• **Your goal**
Can you update the items below, changing each "Cellar" to "Basement" and keeping everything else the same?

Extracted records:
==============================
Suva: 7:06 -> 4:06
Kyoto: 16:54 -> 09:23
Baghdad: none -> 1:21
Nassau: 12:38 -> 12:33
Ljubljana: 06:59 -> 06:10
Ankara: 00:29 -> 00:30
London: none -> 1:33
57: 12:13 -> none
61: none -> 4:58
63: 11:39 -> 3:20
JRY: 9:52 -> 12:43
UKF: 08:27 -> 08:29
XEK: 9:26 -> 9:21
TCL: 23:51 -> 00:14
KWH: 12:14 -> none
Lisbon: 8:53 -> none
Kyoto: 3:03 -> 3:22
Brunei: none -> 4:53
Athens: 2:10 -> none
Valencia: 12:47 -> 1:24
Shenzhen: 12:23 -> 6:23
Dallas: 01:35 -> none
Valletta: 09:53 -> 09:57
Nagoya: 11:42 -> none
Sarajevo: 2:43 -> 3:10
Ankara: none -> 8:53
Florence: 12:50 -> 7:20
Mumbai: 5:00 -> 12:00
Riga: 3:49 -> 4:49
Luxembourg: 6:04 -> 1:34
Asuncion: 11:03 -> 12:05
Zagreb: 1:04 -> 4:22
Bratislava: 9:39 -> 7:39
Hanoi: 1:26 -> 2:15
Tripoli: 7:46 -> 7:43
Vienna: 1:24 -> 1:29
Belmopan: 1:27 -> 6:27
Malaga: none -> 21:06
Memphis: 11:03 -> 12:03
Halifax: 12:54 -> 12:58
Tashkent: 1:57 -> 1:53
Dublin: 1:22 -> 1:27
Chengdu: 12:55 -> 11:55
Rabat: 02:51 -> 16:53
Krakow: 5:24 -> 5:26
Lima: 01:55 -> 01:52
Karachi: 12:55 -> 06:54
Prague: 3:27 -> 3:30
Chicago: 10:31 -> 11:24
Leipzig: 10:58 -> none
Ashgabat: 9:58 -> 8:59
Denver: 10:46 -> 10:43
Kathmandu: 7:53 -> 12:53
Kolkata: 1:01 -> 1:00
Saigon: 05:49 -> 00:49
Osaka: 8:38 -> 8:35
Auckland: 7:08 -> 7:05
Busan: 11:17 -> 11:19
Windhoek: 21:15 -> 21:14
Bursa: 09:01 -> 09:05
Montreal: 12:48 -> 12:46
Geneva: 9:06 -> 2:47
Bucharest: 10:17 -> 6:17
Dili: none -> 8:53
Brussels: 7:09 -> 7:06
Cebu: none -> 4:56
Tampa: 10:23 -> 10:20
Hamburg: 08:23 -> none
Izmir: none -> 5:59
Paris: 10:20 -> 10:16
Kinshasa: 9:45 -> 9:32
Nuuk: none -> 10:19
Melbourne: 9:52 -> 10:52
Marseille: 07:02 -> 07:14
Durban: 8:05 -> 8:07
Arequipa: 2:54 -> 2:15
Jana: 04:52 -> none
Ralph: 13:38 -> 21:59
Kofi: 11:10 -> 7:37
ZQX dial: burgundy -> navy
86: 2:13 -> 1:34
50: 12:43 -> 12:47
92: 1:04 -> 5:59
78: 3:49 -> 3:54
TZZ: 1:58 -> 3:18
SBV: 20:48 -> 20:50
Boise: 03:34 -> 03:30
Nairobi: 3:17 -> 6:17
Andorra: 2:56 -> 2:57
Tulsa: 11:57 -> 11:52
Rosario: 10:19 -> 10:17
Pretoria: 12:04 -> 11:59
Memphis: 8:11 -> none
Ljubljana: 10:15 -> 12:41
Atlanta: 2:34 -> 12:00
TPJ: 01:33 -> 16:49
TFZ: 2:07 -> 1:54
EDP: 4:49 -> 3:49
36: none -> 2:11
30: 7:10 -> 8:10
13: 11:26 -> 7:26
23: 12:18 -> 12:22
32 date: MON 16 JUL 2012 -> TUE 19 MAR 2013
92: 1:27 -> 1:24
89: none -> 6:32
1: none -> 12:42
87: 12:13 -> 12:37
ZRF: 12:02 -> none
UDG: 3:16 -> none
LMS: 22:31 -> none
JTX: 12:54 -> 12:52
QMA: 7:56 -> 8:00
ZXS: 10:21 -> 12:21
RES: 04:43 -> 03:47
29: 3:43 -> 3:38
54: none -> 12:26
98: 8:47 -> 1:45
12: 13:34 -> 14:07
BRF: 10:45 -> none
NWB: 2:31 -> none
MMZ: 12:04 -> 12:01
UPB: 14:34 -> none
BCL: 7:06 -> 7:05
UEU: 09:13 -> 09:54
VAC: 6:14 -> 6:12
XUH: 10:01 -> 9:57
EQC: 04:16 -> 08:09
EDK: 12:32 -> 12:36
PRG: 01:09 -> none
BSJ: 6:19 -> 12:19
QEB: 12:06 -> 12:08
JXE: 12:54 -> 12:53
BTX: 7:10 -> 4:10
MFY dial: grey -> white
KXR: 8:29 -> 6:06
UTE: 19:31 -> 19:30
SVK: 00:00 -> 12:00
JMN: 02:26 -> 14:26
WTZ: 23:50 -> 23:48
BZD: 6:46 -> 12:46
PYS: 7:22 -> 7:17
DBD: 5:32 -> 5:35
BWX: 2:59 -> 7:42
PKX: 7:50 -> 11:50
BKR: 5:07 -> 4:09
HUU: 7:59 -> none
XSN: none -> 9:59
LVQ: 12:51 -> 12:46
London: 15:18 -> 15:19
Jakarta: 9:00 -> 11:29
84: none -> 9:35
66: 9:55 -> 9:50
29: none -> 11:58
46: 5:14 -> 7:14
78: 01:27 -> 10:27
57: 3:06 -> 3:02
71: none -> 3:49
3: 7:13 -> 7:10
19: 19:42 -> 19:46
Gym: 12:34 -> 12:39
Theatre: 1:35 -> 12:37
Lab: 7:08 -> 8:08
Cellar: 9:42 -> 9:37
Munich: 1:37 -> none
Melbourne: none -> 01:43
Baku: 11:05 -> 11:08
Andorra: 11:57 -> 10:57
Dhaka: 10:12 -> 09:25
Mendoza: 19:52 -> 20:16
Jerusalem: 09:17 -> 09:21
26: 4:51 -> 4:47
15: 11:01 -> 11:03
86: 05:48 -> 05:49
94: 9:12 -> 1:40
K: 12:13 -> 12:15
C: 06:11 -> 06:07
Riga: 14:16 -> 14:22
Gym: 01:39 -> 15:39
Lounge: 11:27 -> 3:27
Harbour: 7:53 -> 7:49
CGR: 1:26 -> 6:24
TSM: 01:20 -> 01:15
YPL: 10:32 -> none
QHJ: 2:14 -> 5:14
==============================
• **Reply**
Suva: 7:06 -> 4:06
Kyoto: 16:54 -> 09:23
Baghdad: none -> 1:21
Nassau: 12:38 -> 12:33
Ljubljana: 06:59 -> 06:10
Ankara: 00:29 -> 00:30
London: none -> 1:33
57: 12:13 -> none
61: none -> 4:58
63: 11:39 -> 3:20
JRY: 9:52 -> 12:43
UKF: 08:27 -> 08:29
XEK: 9:26 -> 9:21
TCL: 23:51 -> 00:14
KWH: 12:14 -> none
Lisbon: 8:53 -> none
Kyoto: 3:03 -> 3:22
Brunei: none -> 4:53
Athens: 2:10 -> none
Valencia: 12:47 -> 1:24
Shenzhen: 12:23 -> 6:23
Dallas: 01:35 -> none
Valletta: 09:53 -> 09:57
Nagoya: 11:42 -> none
Sarajevo: 2:43 -> 3:10
Ankara: none -> 8:53
Florence: 12:50 -> 7:20
Mumbai: 5:00 -> 12:00
Riga: 3:49 -> 4:49
Luxembourg: 6:04 -> 1:34
Asuncion: 11:03 -> 12:05
Zagreb: 1:04 -> 4:22
Bratislava: 9:39 -> 7:39
Hanoi: 1:26 -> 2:15
Tripoli: 7:46 -> 7:43
Vienna: 1:24 -> 1:29
Belmopan: 1:27 -> 6:27
Malaga: none -> 21:06
Memphis: 11:03 -> 12:03
Halifax: 12:54 -> 12:58
Tashkent: 1:57 -> 1:53
Dublin: 1:22 -> 1:27
Chengdu: 12:55 -> 11:55
Rabat: 02:51 -> 16:53
Krakow: 5:24 -> 5:26
Lima: 01:55 -> 01:52
Karachi: 12:55 -> 06:54
Prague: 3:27 -> 3:30
Chicago: 10:31 -> 11:24
Leipzig: 10:58 -> none
Ashgabat: 9:58 -> 8:59
Denver: 10:46 -> 10:43
Kathmandu: 7:53 -> 12:53
Kolkata: 1:01 -> 1:00
Saigon: 05:49 -> 00:49
Osaka: 8:38 -> 8:35
Auckland: 7:08 -> 7:05
Busan: 11:17 -> 11:19
Windhoek: 21:15 -> 21:14
Bursa: 09:01 -> 09:05
Montreal: 12:48 -> 12:46
Geneva: 9:06 -> 2:47
Bucharest: 10:17 -> 6:17
Dili: none -> 8:53
Brussels: 7:09 -> 7:06
Cebu: none -> 4:56
Tampa: 10:23 -> 10:20
Hamburg: 08:23 -> none
Izmir: none -> 5:59
Paris: 10:20 -> 10:16
Kinshasa: 9:45 -> 9:32
Nuuk: none -> 10:19
Melbourne: 9:52 -> 10:52
Marseille: 07:02 -> 07:14
Durban: 8:05 -> 8:07
Arequipa: 2:54 -> 2:15
Jana: 04:52 -> none
Ralph: 13:38 -> 21:59
Kofi: 11:10 -> 7:37
ZQX dial: burgundy -> navy
86: 2:13 -> 1:34
50: 12:43 -> 12:47
92: 1:04 -> 5:59
78: 3:49 -> 3:54
TZZ: 1:58 -> 3:18
SBV: 20:48 -> 20:50
Boise: 03:34 -> 03:30
Nairobi: 3:17 -> 6:17
Andorra: 2:56 -> 2:57
Tulsa: 11:57 -> 11:52
Rosario: 10:19 -> 10:17
Pretoria: 12:04 -> 11:59
Memphis: 8:11 -> none
Ljubljana: 10:15 -> 12:41
Atlanta: 2:34 -> 12:00
TPJ: 01:33 -> 16:49
TFZ: 2:07 -> 1:54
EDP: 4:49 -> 3:49
36: none -> 2:11
30: 7:10 -> 8:10
13: 11:26 -> 7:26
23: 12:18 -> 12:22
32 date: MON 16 JUL 2012 -> TUE 19 MAR 2013
92: 1:27 -> 1:24
89: none -> 6:32
1: none -> 12:42
87: 12:13 -> 12:37
ZRF: 12:02 -> none
UDG: 3:16 -> none
LMS: 22:31 -> none
JTX: 12:54 -> 12:52
QMA: 7:56 -> 8:00
ZXS: 10:21 -> 12:21
RES: 04:43 -> 03:47
29: 3:43 -> 3:38
54: none -> 12:26
98: 8:47 -> 1:45
12: 13:34 -> 14:07
BRF: 10:45 -> none
NWB: 2:31 -> none
MMZ: 12:04 -> 12:01
UPB: 14:34 -> none
BCL: 7:06 -> 7:05
UEU: 09:13 -> 09:54
VAC: 6:14 -> 6:12
XUH: 10:01 -> 9:57
EQC: 04:16 -> 08:09
EDK: 12:32 -> 12:36
PRG: 01:09 -> none
BSJ: 6:19 -> 12:19
QEB: 12:06 -> 12:08
JXE: 12:54 -> 12:53
BTX: 7:10 -> 4:10
MFY dial: grey -> white
KXR: 8:29 -> 6:06
UTE: 19:31 -> 19:30
SVK: 00:00 -> 12:00
JMN: 02:26 -> 14:26
WTZ: 23:50 -> 23:48
BZD: 6:46 -> 12:46
PYS: 7:22 -> 7:17
DBD: 5:32 -> 5:35
BWX: 2:59 -> 7:42
PKX: 7:50 -> 11:50
BKR: 5:07 -> 4:09
HUU: 7:59 -> none
XSN: none -> 9:59
LVQ: 12:51 -> 12:46
London: 15:18 -> 15:19
Jakarta: 9:00 -> 11:29
84: none -> 9:35
66: 9:55 -> 9:50
29: none -> 11:58
46: 5:14 -> 7:14
78: 01:27 -> 10:27
57: 3:06 -> 3:02
71: none -> 3:49
3: 7:13 -> 7:10
19: 19:42 -> 19:46
Gym: 12:34 -> 12:39
Theatre: 1:35 -> 12:37
Lab: 7:08 -> 8:08
Basement: 9:42 -> 9:37
Munich: 1:37 -> none
Melbourne: none -> 01:43
Baku: 11:05 -> 11:08
Andorra: 11:57 -> 10:57
Dhaka: 10:12 -> 09:25
Mendoza: 19:52 -> 20:16
Jerusalem: 09:17 -> 09:21
26: 4:51 -> 4:47
15: 11:01 -> 11:03
86: 05:48 -> 05:49
94: 9:12 -> 1:40
K: 12:13 -> 12:15
C: 06:11 -> 06:07
Riga: 14:16 -> 14:22
Gym: 01:39 -> 15:39
Lounge: 11:27 -> 3:27
Harbour: 7:53 -> 7:49
CGR: 1:26 -> 6:24
TSM: 01:20 -> 01:15
YPL: 10:32 -> none
QHJ: 2:14 -> 5:14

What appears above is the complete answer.